• [Work instruction]: Return the entries below word for word. No picture belongs in the copy.

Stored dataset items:

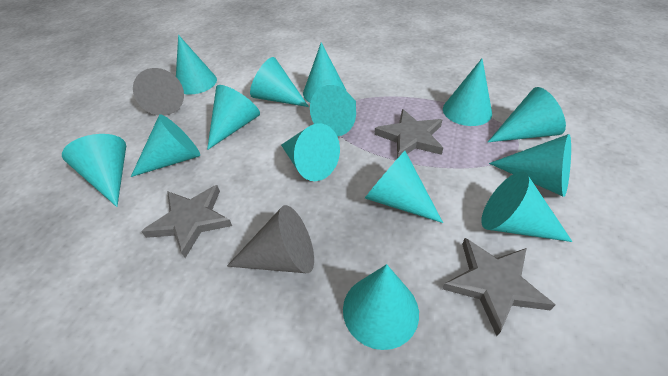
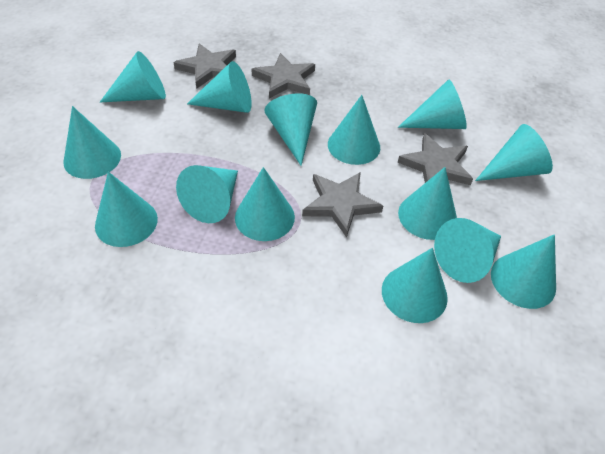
grey cone: 2 -> 0
grey star: 3 -> 4

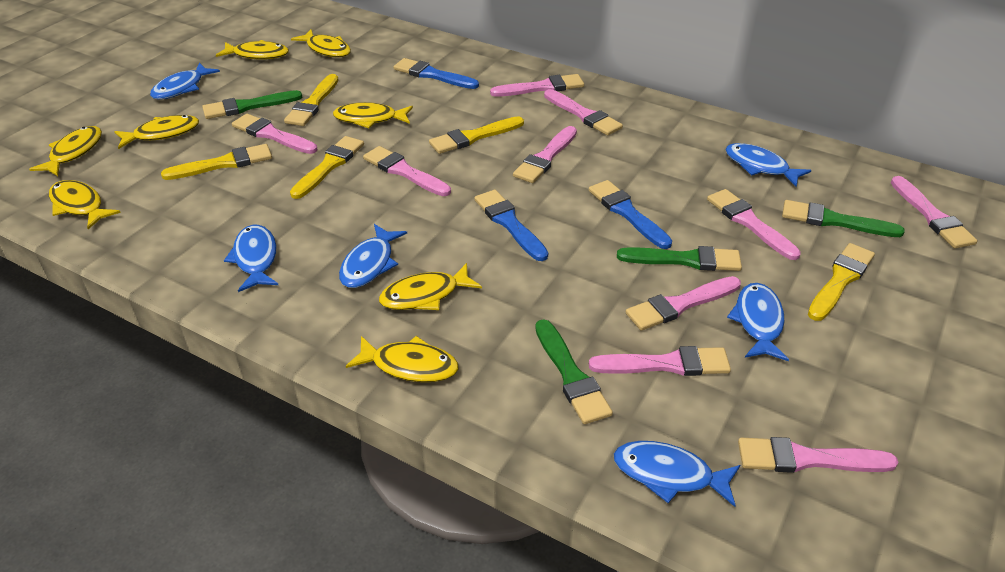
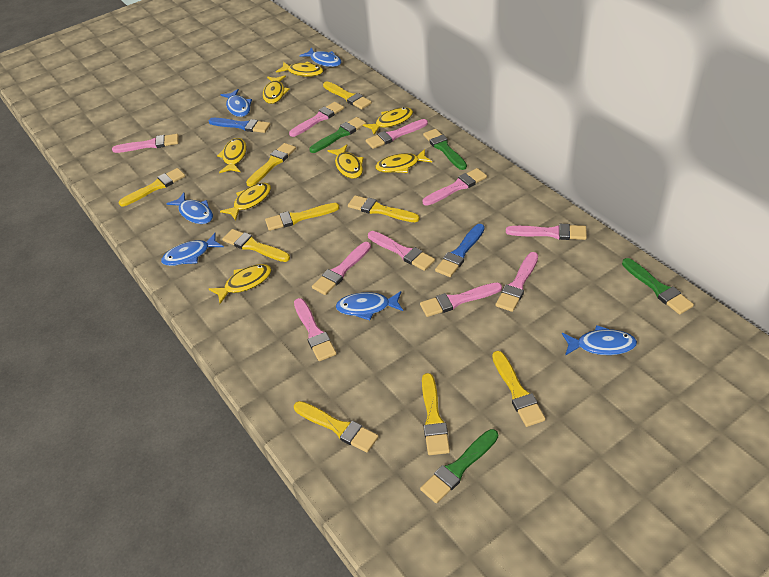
blue brush: 3 -> 2
yellow brush: 5 -> 9

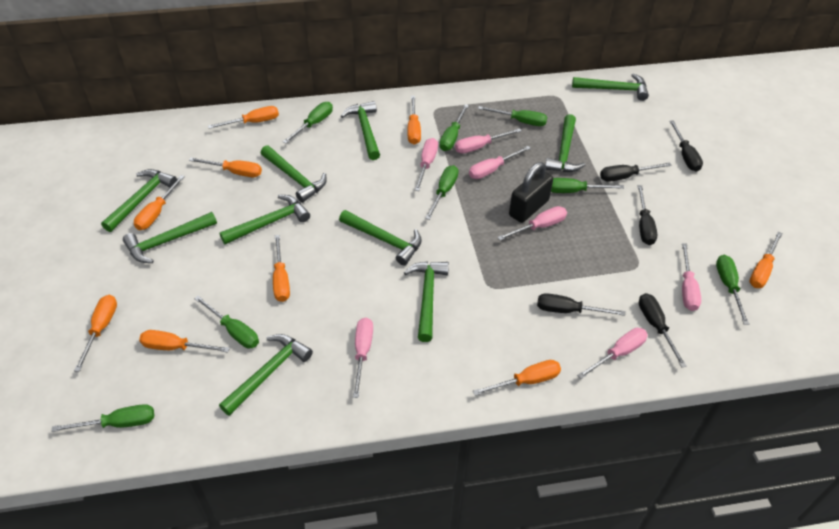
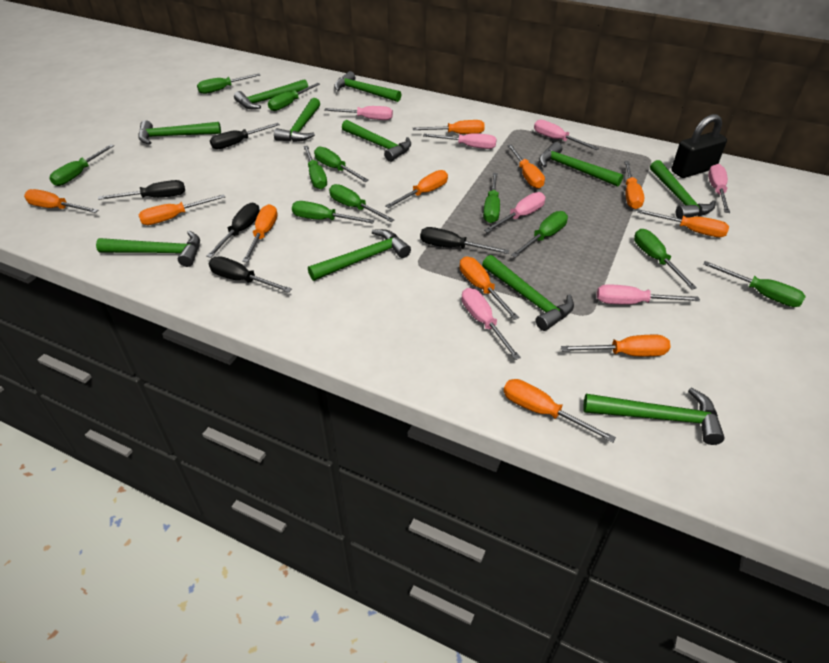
green hammer: 10 -> 11
green screwdriver: 8 -> 11
orange screwdriver: 9 -> 11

• [Output for this task]:
grey cone: 2 -> 0
grey star: 3 -> 4

blue brush: 3 -> 2
yellow brush: 5 -> 9

green hammer: 10 -> 11
green screwdriver: 8 -> 11
orange screwdriver: 9 -> 11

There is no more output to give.